### Task instructions:
Return the data below exactly, please, but drop the pictures.

Stored entries
'''
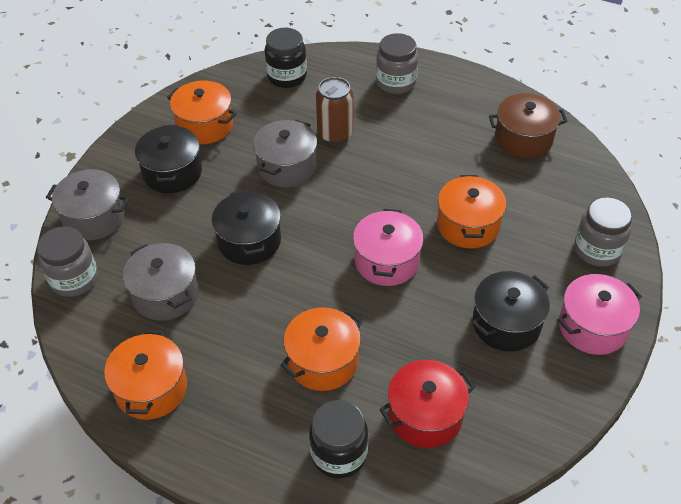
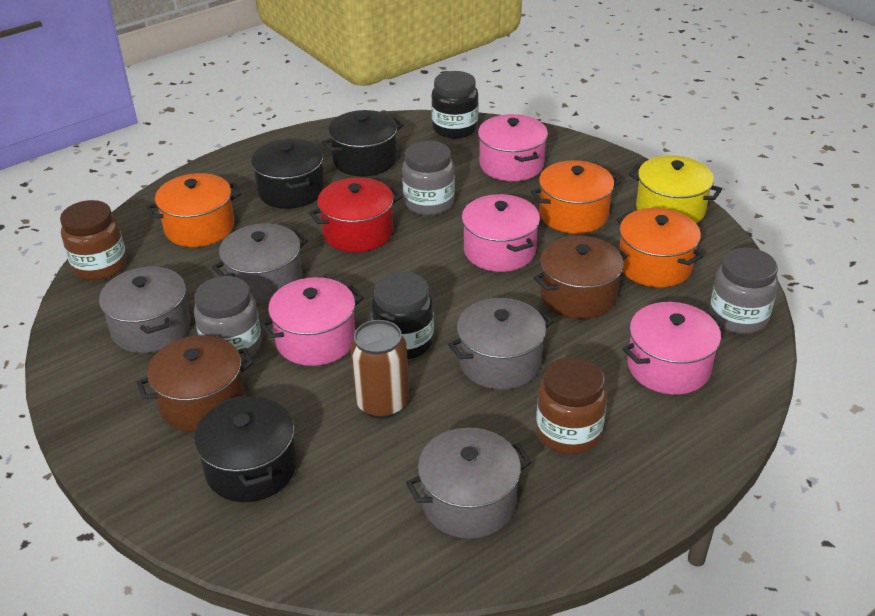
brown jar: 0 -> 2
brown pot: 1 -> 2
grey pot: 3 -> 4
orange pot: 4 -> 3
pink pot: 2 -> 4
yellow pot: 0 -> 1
'''
### Output below:
brown jar: 0 -> 2
brown pot: 1 -> 2
grey pot: 3 -> 4
orange pot: 4 -> 3
pink pot: 2 -> 4
yellow pot: 0 -> 1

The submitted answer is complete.